_THE INPUT:_
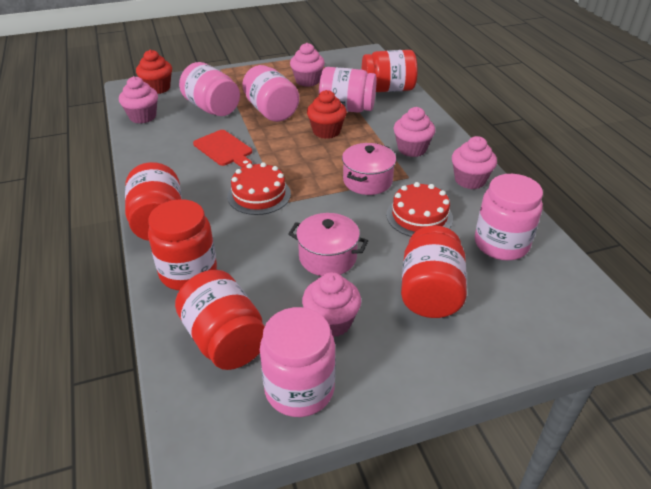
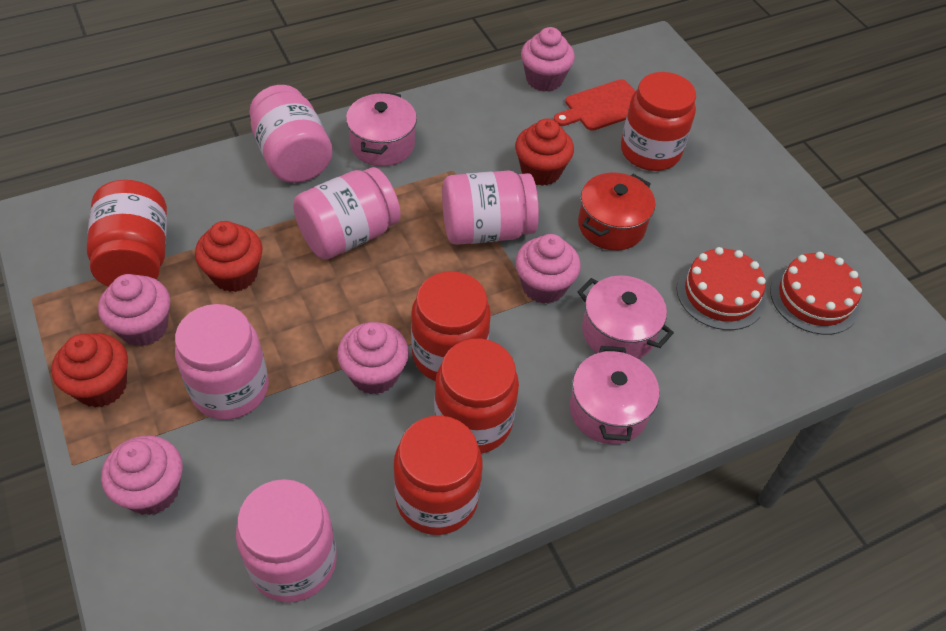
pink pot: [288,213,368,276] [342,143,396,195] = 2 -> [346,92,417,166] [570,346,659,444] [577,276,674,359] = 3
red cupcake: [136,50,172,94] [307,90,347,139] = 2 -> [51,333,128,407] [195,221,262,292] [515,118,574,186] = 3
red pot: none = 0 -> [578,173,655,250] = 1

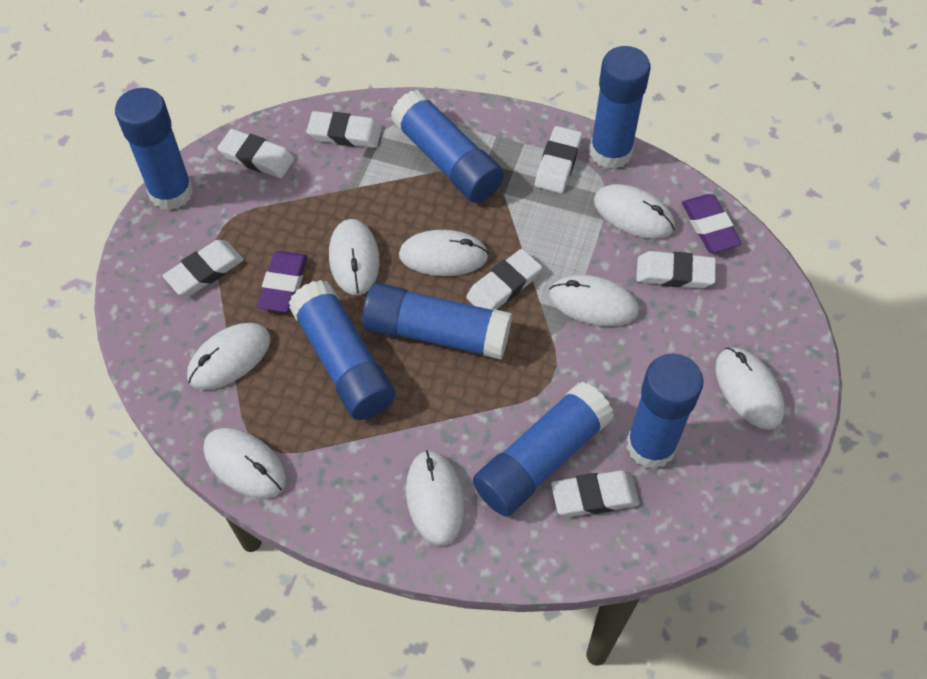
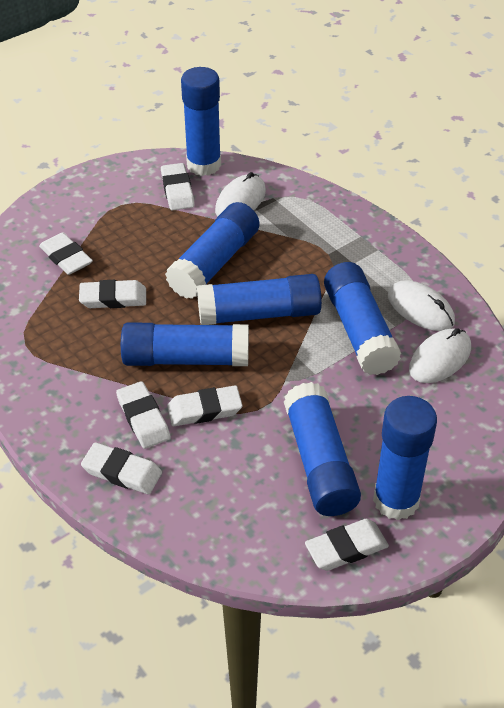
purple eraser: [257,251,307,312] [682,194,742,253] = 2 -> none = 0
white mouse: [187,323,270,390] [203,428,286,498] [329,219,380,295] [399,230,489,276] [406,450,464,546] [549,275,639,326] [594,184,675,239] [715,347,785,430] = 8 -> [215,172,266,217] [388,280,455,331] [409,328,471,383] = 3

_EXERCISE DETAILS:_ Search the listing above for "none" and copy every line that has it.

_RESPONSE TO THE EXERCISE:_
red pot: none = 0 -> [578,173,655,250] = 1
purple eraser: [257,251,307,312] [682,194,742,253] = 2 -> none = 0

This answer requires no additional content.